#### [Task directions]
Please copy out the entries below exactly, beginning with the line that contains "U1 pin in-: VX -> FB" and ending with the line that contains "T201: NMOS 2N7002", and include nothing outside that span.

BEGIN Material provided

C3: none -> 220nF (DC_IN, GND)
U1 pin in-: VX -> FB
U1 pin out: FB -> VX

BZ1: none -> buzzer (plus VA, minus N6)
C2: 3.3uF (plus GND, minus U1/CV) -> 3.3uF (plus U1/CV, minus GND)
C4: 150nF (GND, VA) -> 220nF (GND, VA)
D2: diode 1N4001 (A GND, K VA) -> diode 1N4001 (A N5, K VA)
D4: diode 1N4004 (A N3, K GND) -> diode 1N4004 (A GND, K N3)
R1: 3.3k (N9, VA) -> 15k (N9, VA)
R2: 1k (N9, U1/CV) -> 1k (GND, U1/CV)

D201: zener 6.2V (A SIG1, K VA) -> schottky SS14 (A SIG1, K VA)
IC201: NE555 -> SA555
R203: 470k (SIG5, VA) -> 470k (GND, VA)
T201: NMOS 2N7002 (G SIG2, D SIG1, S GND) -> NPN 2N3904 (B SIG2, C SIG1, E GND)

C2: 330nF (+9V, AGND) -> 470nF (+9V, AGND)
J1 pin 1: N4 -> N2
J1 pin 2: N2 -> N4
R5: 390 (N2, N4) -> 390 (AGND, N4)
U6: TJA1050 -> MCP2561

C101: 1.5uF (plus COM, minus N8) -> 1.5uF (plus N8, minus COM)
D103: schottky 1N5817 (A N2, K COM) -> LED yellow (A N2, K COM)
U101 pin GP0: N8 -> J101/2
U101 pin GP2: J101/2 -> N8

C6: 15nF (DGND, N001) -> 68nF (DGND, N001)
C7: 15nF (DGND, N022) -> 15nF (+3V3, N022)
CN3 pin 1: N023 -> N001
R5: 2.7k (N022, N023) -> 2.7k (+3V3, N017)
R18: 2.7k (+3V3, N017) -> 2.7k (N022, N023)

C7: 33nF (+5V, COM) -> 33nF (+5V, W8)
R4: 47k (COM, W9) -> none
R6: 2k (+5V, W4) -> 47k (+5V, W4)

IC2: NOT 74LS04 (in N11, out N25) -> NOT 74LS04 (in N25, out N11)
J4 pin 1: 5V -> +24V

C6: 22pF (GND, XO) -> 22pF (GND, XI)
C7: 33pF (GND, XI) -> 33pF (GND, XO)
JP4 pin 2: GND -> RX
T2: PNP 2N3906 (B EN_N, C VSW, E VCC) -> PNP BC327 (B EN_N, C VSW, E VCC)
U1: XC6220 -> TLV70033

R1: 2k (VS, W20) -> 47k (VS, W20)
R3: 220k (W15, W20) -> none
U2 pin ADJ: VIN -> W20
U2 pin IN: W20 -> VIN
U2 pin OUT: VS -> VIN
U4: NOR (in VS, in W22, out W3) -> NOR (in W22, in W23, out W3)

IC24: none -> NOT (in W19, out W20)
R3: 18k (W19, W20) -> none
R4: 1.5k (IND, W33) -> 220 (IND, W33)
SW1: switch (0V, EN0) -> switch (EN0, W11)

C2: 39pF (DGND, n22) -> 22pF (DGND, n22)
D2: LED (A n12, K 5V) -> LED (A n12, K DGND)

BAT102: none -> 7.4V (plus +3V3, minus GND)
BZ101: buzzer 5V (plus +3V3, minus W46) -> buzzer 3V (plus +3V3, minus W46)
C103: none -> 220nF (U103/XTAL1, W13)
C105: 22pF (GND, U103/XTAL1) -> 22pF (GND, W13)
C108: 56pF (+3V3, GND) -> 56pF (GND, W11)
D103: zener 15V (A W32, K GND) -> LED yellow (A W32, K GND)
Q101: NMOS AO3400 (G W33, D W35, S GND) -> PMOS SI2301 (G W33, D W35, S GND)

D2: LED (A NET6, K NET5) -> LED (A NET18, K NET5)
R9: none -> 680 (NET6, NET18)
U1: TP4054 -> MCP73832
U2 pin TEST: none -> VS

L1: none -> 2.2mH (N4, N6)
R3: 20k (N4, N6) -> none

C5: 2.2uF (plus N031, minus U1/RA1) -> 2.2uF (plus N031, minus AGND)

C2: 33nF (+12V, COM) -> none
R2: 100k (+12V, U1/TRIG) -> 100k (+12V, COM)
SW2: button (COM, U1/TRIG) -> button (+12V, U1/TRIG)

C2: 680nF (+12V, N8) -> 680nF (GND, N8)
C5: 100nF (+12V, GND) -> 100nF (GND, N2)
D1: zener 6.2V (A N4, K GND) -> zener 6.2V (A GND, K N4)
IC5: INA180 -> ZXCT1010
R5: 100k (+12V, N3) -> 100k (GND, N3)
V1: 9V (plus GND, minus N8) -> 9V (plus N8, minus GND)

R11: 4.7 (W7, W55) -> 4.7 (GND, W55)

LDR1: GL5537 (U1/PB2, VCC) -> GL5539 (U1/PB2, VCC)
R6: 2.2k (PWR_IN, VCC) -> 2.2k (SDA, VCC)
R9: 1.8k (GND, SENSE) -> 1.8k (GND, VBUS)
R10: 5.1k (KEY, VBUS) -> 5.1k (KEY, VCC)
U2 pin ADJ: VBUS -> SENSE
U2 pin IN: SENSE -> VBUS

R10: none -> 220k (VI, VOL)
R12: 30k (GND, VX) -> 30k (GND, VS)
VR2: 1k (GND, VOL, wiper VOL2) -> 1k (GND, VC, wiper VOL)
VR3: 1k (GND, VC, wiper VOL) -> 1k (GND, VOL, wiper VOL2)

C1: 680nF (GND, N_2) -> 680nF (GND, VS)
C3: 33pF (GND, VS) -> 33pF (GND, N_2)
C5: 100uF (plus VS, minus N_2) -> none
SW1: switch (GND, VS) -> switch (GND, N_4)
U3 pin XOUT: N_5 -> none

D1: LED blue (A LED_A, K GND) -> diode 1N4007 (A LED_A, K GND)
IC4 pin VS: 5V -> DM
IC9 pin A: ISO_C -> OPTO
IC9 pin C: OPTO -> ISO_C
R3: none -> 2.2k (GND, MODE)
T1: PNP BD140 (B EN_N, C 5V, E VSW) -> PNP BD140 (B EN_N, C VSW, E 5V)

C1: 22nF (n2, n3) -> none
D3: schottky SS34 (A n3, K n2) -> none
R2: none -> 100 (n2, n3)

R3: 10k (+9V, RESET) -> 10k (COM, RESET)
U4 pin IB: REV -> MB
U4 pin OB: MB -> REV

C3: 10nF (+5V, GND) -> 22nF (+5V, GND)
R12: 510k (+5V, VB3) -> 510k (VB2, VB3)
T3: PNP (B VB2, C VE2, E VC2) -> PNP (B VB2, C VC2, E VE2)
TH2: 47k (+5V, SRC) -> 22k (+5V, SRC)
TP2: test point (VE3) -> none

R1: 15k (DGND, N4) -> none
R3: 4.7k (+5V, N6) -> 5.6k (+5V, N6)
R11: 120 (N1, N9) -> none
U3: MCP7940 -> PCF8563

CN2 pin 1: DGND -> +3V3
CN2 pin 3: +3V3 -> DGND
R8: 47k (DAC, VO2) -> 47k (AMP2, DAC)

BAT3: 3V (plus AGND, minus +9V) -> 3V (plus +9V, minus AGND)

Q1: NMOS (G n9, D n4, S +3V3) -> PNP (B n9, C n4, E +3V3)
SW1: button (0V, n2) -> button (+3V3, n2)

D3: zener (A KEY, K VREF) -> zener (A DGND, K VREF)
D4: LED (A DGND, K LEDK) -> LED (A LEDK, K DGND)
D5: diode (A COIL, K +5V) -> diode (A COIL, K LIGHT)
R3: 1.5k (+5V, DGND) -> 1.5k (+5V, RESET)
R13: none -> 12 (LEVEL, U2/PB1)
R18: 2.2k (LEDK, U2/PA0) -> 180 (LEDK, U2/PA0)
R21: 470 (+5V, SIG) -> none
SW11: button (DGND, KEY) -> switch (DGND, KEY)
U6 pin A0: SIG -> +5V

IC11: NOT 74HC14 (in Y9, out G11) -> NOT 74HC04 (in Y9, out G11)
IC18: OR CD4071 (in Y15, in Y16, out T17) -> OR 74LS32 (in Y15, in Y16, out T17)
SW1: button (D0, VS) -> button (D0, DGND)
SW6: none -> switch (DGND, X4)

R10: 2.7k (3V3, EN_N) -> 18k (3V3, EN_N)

END Material provided

#### [Completed task]
U1 pin in-: VX -> FB
U1 pin out: FB -> VX

BZ1: none -> buzzer (plus VA, minus N6)
C2: 3.3uF (plus GND, minus U1/CV) -> 3.3uF (plus U1/CV, minus GND)
C4: 150nF (GND, VA) -> 220nF (GND, VA)
D2: diode 1N4001 (A GND, K VA) -> diode 1N4001 (A N5, K VA)
D4: diode 1N4004 (A N3, K GND) -> diode 1N4004 (A GND, K N3)
R1: 3.3k (N9, VA) -> 15k (N9, VA)
R2: 1k (N9, U1/CV) -> 1k (GND, U1/CV)

D201: zener 6.2V (A SIG1, K VA) -> schottky SS14 (A SIG1, K VA)
IC201: NE555 -> SA555
R203: 470k (SIG5, VA) -> 470k (GND, VA)
T201: NMOS 2N7002 (G SIG2, D SIG1, S GND) -> NPN 2N3904 (B SIG2, C SIG1, E GND)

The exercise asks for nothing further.